Nothing but an exact reproduction of the records, pictures excluded, should be returned.

EXTRACTED INFORMATION:
========================================================================

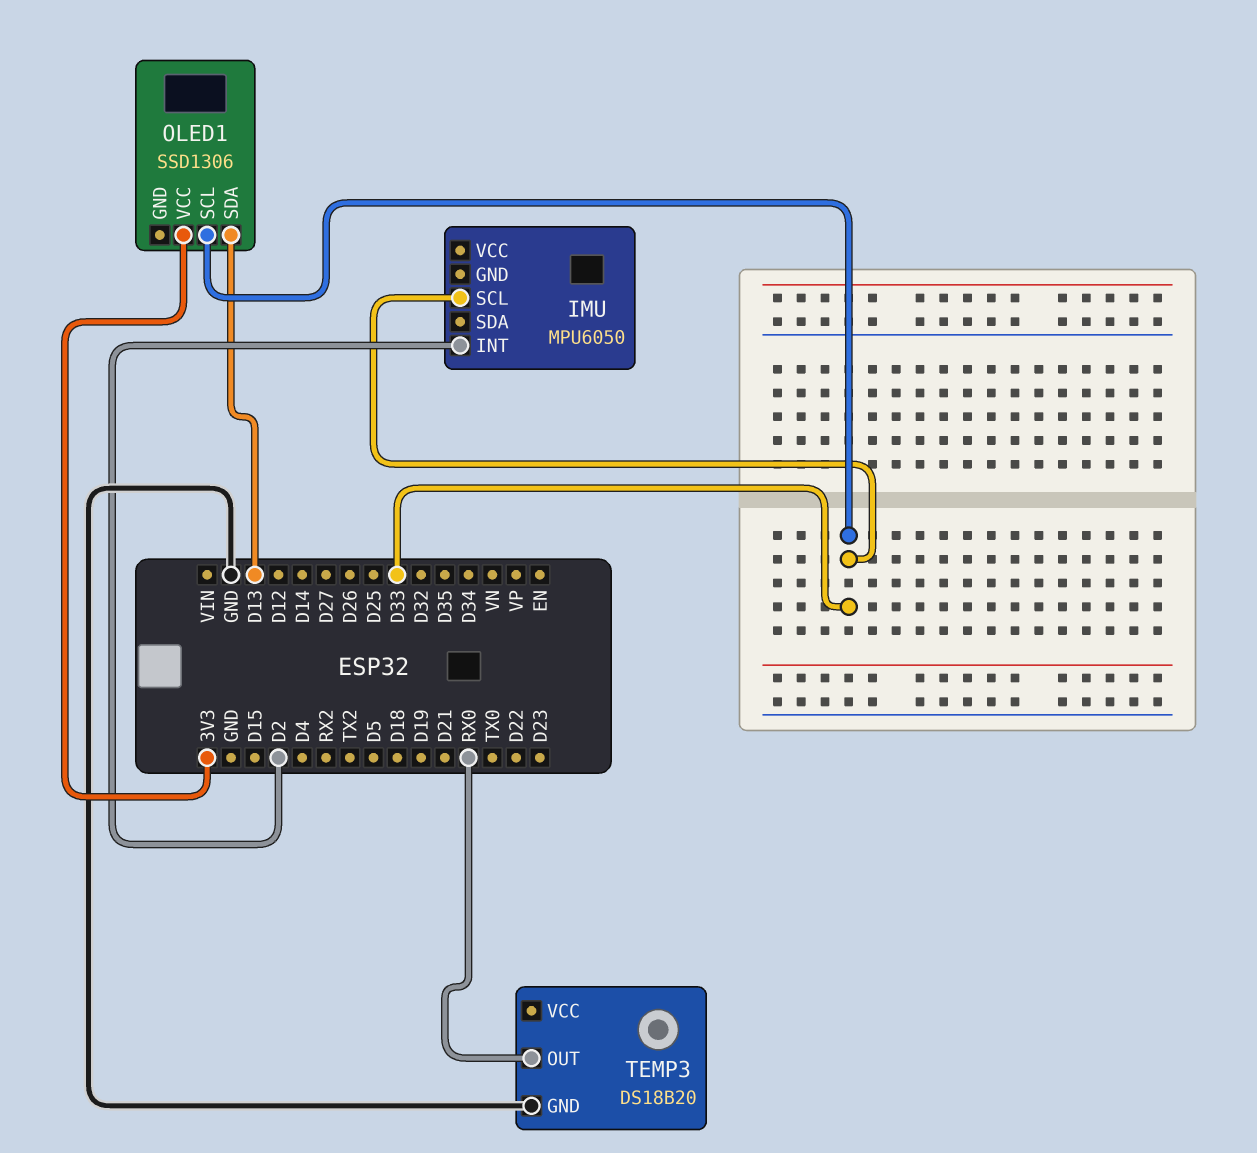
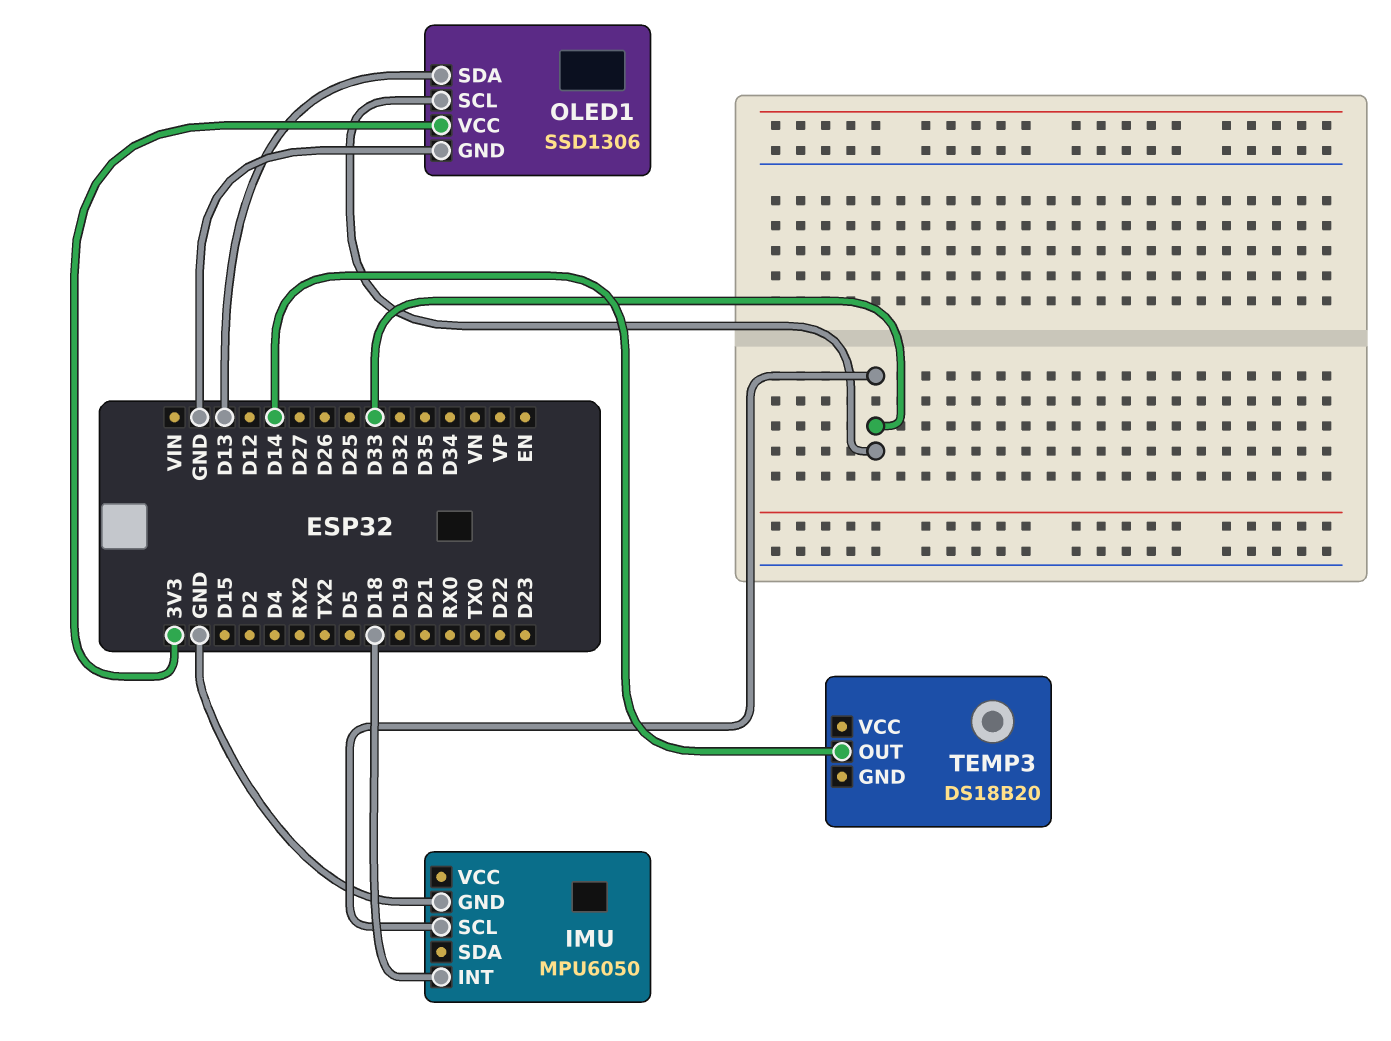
IMU pin GND: none -> GND
IMU pin INT: D2 -> D18
OLED1 pin GND: none -> GND
TEMP3 pin GND: GND -> none
TEMP3 pin OUT: RX0 -> D14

========================================================================

ANSWER:
IMU pin GND: none -> GND
IMU pin INT: D2 -> D18
OLED1 pin GND: none -> GND
TEMP3 pin GND: GND -> none
TEMP3 pin OUT: RX0 -> D14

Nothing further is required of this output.